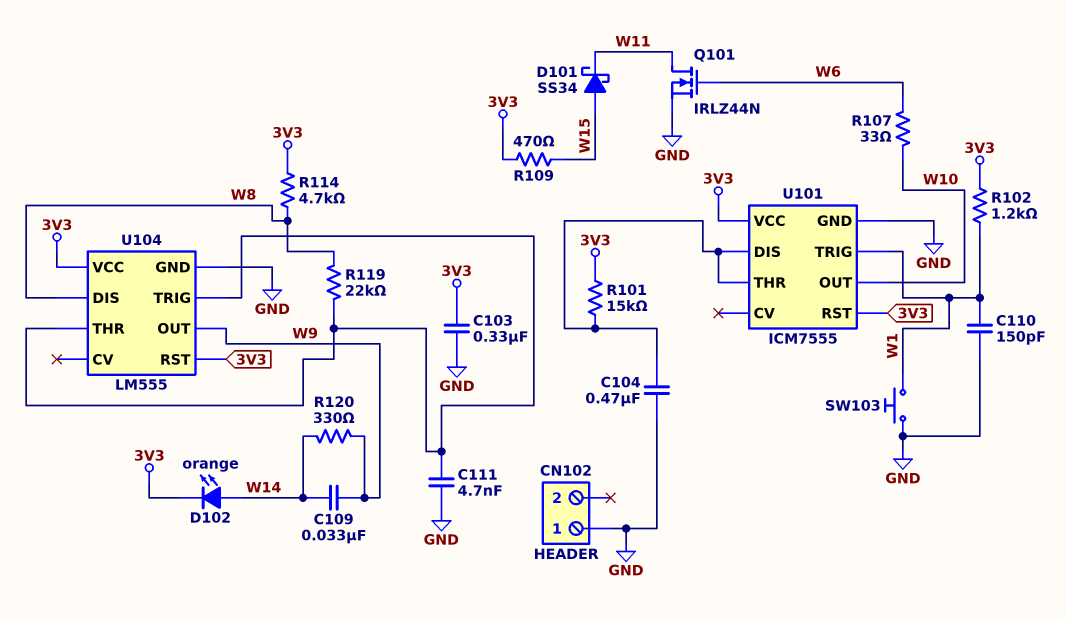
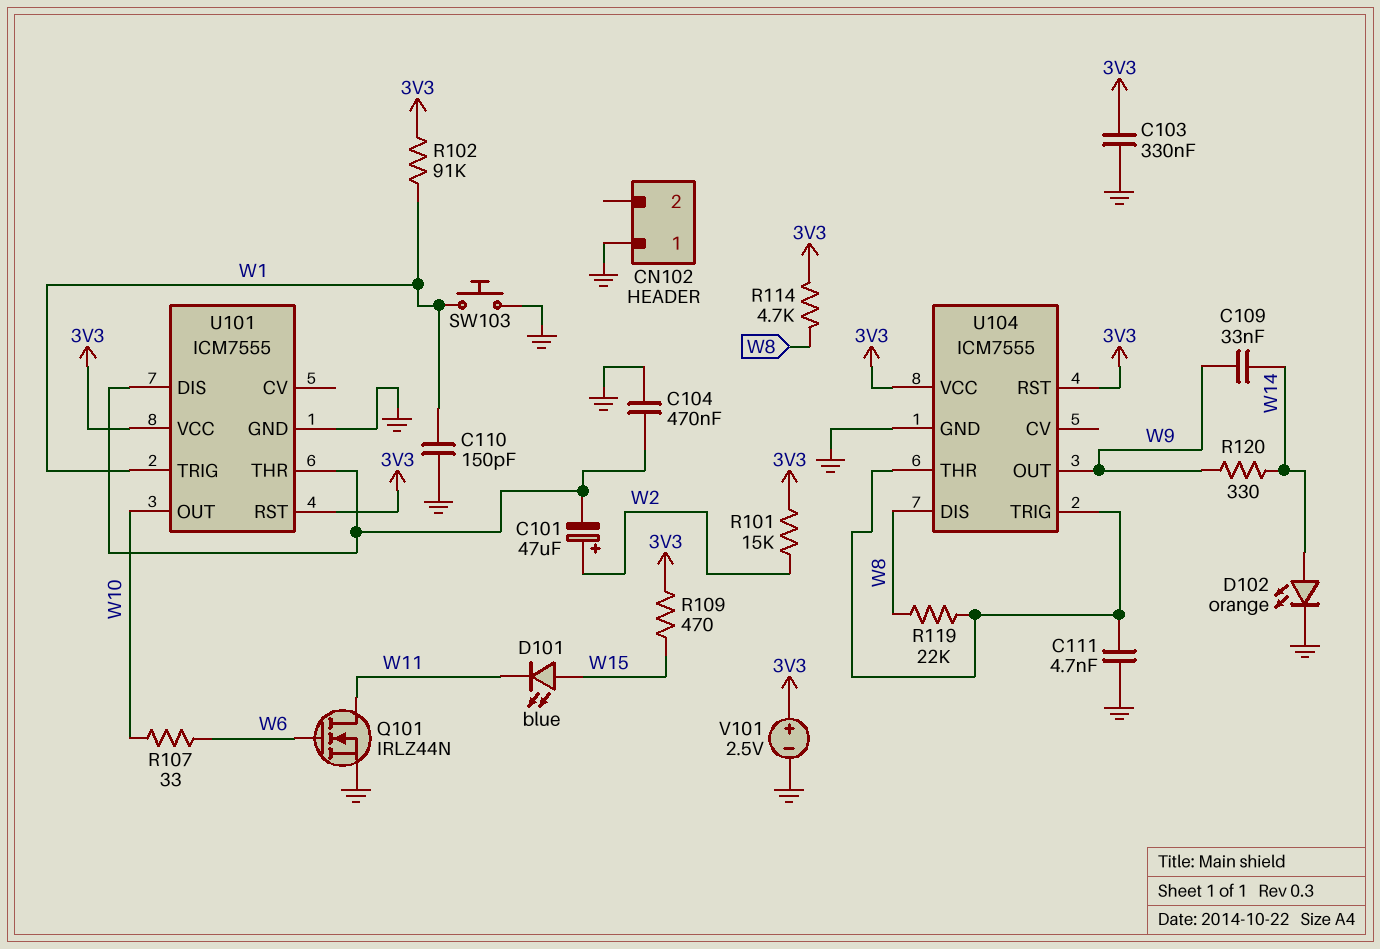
C101: none -> 47uF (plus W2, minus U101/DIS)
D101: schottky SS34 (A W15, K W11) -> LED blue (A W15, K W11)
D102: LED orange (A W14, K 3V3) -> LED orange (A W14, K GND)
R101: 15k (3V3, U101/DIS) -> 15k (3V3, W2)
R102: 1.2k (3V3, W1) -> 91k (3V3, W1)
U104: LM555 -> ICM7555
V101: none -> 2.5V (plus 3V3, minus GND)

****************************************

▶ _WHAT TO WORK ON_:
Could you output the full set of entries exactly, skipping every picture?

▶ _SOLVED EXERCISE_:
C101: none -> 47uF (plus W2, minus U101/DIS)
D101: schottky SS34 (A W15, K W11) -> LED blue (A W15, K W11)
D102: LED orange (A W14, K 3V3) -> LED orange (A W14, K GND)
R101: 15k (3V3, U101/DIS) -> 15k (3V3, W2)
R102: 1.2k (3V3, W1) -> 91k (3V3, W1)
U104: LM555 -> ICM7555
V101: none -> 2.5V (plus 3V3, minus GND)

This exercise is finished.